* _Exercise instructions_
Copy the data exactly, pictures aside.

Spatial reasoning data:
= = = = =
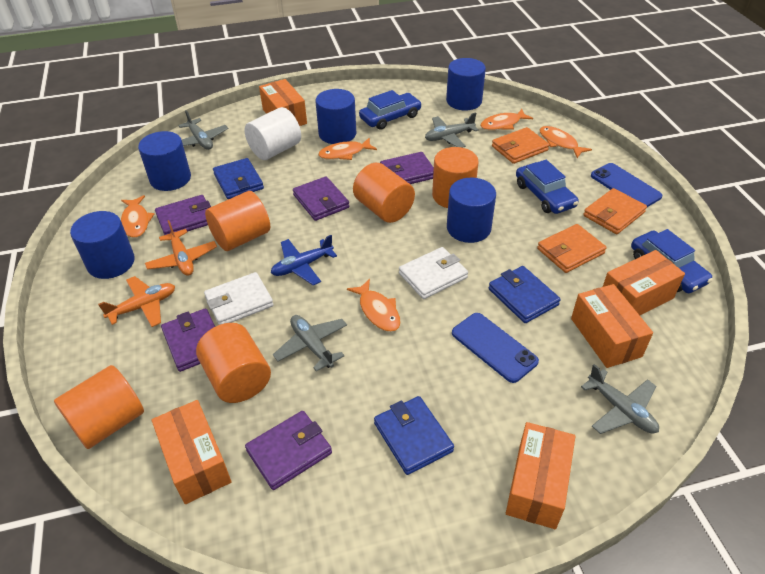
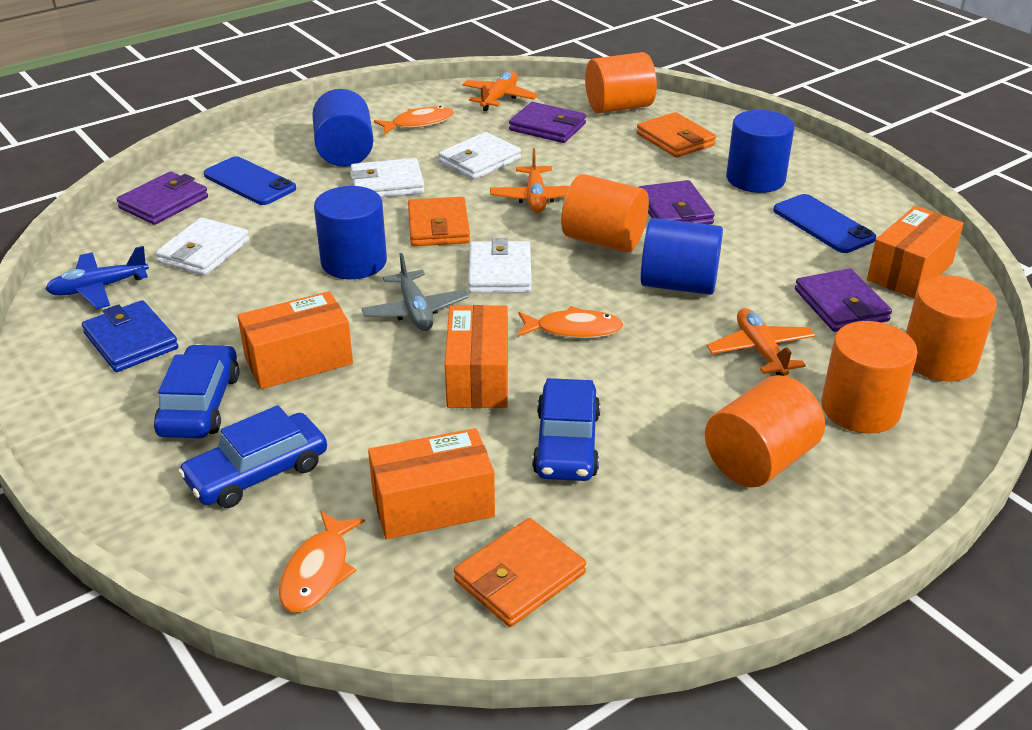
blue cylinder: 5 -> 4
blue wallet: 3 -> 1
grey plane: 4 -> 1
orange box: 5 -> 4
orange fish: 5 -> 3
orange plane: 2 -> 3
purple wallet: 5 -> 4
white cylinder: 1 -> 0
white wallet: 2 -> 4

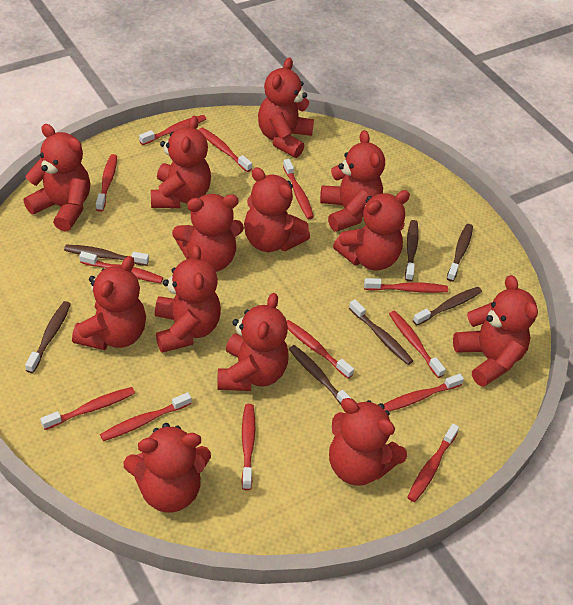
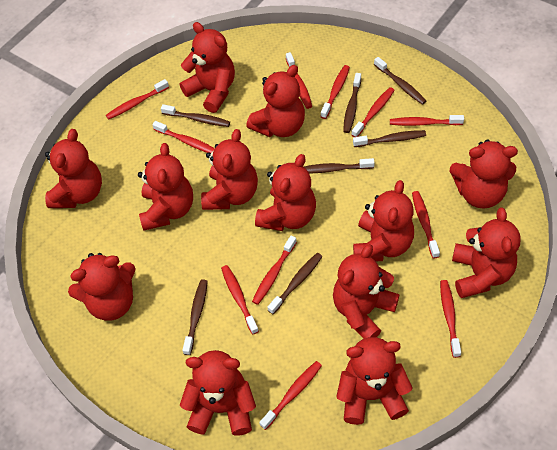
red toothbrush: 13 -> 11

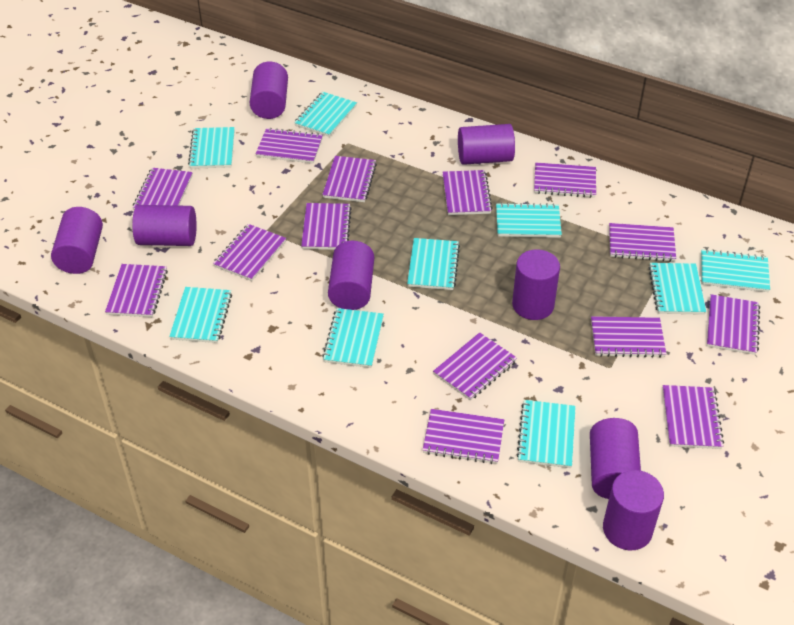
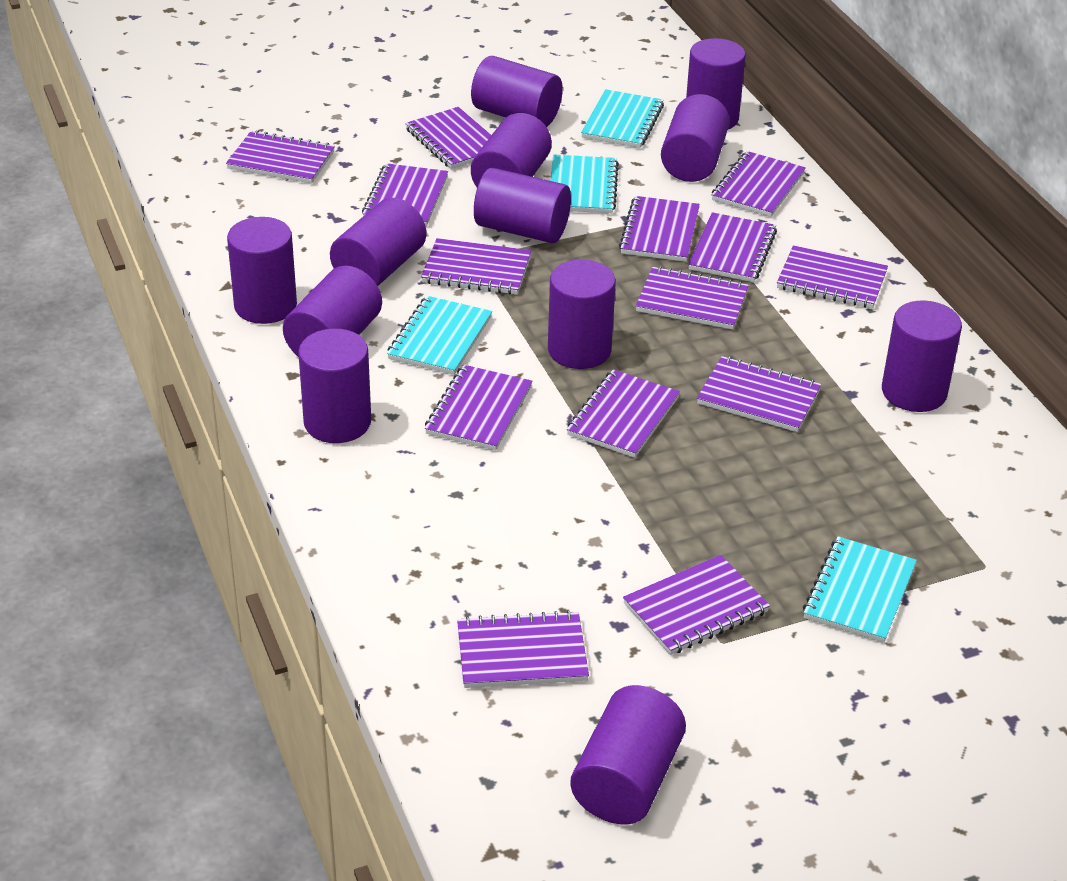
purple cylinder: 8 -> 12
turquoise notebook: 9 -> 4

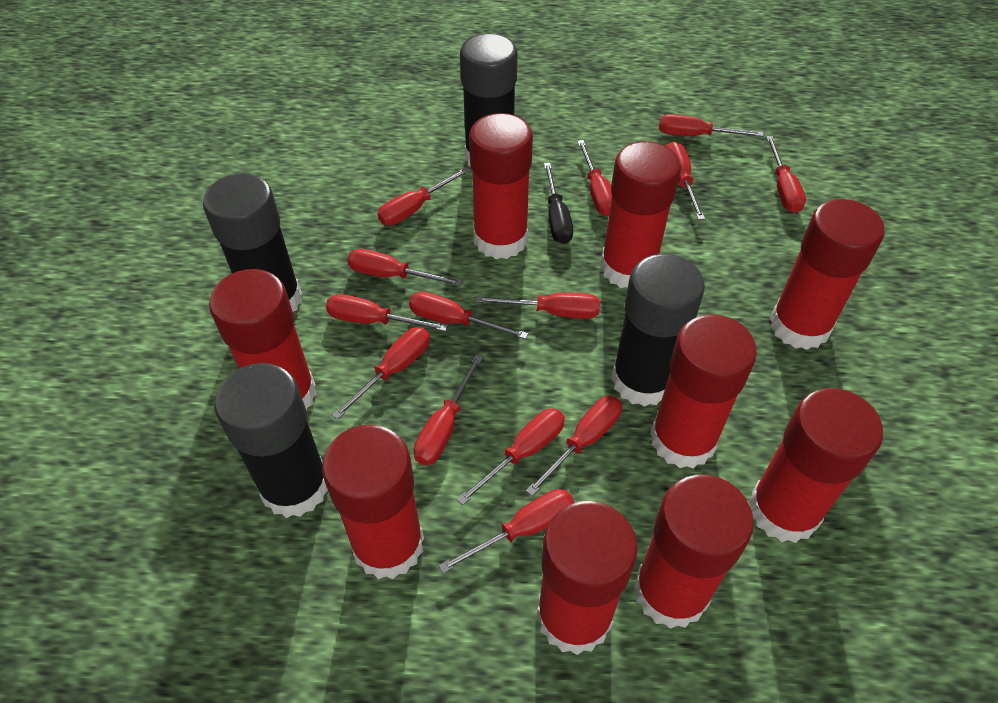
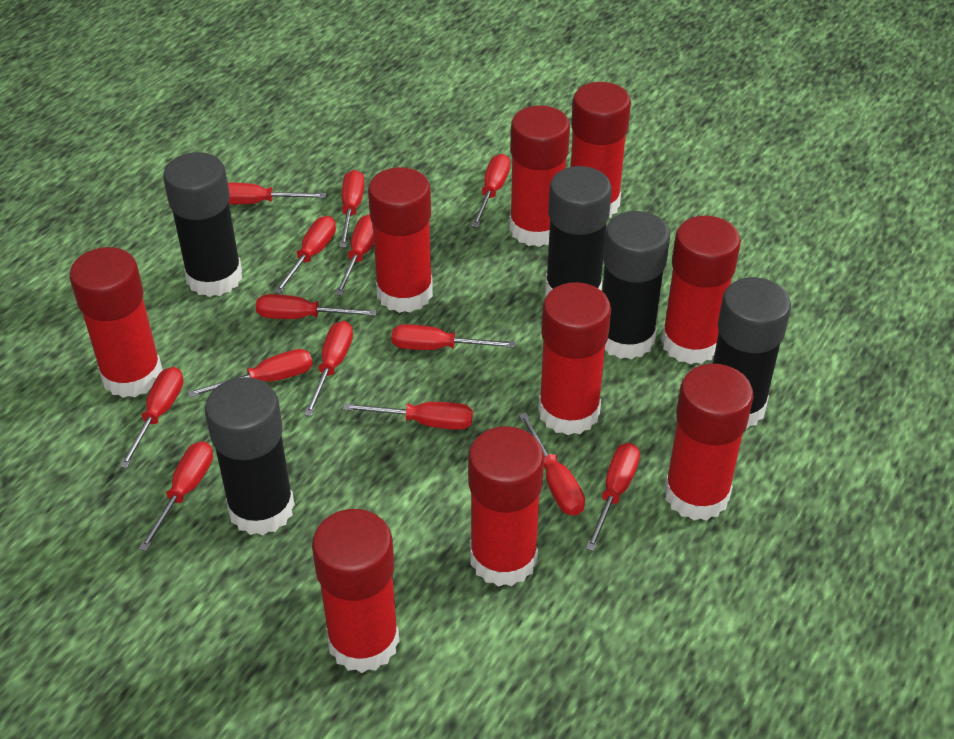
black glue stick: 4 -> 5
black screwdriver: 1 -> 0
= = = = =
* _Answer for the task_
blue cylinder: 5 -> 4
blue wallet: 3 -> 1
grey plane: 4 -> 1
orange box: 5 -> 4
orange fish: 5 -> 3
orange plane: 2 -> 3
purple wallet: 5 -> 4
white cylinder: 1 -> 0
white wallet: 2 -> 4

red toothbrush: 13 -> 11

purple cylinder: 8 -> 12
turquoise notebook: 9 -> 4

black glue stick: 4 -> 5
black screwdriver: 1 -> 0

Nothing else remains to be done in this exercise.